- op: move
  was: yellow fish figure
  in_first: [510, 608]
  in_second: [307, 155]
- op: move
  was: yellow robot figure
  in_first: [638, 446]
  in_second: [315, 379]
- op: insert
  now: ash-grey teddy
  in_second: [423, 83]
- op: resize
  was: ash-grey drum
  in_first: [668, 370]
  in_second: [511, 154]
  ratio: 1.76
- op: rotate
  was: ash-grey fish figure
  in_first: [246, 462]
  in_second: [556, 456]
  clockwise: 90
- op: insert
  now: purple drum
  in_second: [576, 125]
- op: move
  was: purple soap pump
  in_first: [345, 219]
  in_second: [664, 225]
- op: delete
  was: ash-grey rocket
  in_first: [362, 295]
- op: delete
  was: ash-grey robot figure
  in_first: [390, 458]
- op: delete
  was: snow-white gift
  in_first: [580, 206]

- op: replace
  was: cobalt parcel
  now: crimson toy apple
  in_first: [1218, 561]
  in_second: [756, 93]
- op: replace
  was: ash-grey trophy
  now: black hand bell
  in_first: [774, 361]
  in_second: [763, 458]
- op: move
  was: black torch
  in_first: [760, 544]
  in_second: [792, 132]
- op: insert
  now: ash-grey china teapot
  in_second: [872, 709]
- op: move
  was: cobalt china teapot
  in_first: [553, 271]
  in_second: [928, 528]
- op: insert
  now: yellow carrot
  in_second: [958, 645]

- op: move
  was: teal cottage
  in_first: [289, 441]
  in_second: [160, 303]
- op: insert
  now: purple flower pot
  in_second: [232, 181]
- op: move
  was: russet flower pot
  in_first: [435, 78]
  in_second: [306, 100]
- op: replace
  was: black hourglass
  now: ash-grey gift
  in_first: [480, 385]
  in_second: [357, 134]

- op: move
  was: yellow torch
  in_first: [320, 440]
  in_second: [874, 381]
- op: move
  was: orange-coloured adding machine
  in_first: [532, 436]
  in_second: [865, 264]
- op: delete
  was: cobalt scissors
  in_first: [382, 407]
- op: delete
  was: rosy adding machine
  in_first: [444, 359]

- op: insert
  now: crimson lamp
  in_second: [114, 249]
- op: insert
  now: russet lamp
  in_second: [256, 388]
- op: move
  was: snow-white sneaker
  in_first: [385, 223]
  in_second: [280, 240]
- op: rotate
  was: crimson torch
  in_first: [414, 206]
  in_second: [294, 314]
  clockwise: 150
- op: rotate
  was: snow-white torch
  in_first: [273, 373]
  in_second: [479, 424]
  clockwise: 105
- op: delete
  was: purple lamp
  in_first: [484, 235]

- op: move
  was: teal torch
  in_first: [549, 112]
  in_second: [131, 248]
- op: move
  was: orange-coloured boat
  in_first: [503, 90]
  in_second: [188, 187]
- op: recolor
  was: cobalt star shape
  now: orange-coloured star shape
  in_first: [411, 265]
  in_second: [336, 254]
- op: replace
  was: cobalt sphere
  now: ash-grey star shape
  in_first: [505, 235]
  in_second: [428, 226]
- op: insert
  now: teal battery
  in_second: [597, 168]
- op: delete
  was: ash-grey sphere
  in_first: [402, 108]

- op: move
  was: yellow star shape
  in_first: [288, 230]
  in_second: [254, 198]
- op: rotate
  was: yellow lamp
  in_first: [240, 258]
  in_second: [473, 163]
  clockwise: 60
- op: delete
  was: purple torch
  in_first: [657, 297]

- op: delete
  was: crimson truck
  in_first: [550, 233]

Required action -> Could you return exactly the lines above from the line with "in_first: [668, 370]" to the line with "was: purple soap pump", both included, and nothing else?

Written answer ->
  in_first: [668, 370]
  in_second: [511, 154]
  ratio: 1.76
- op: rotate
  was: ash-grey fish figure
  in_first: [246, 462]
  in_second: [556, 456]
  clockwise: 90
- op: insert
  now: purple drum
  in_second: [576, 125]
- op: move
  was: purple soap pump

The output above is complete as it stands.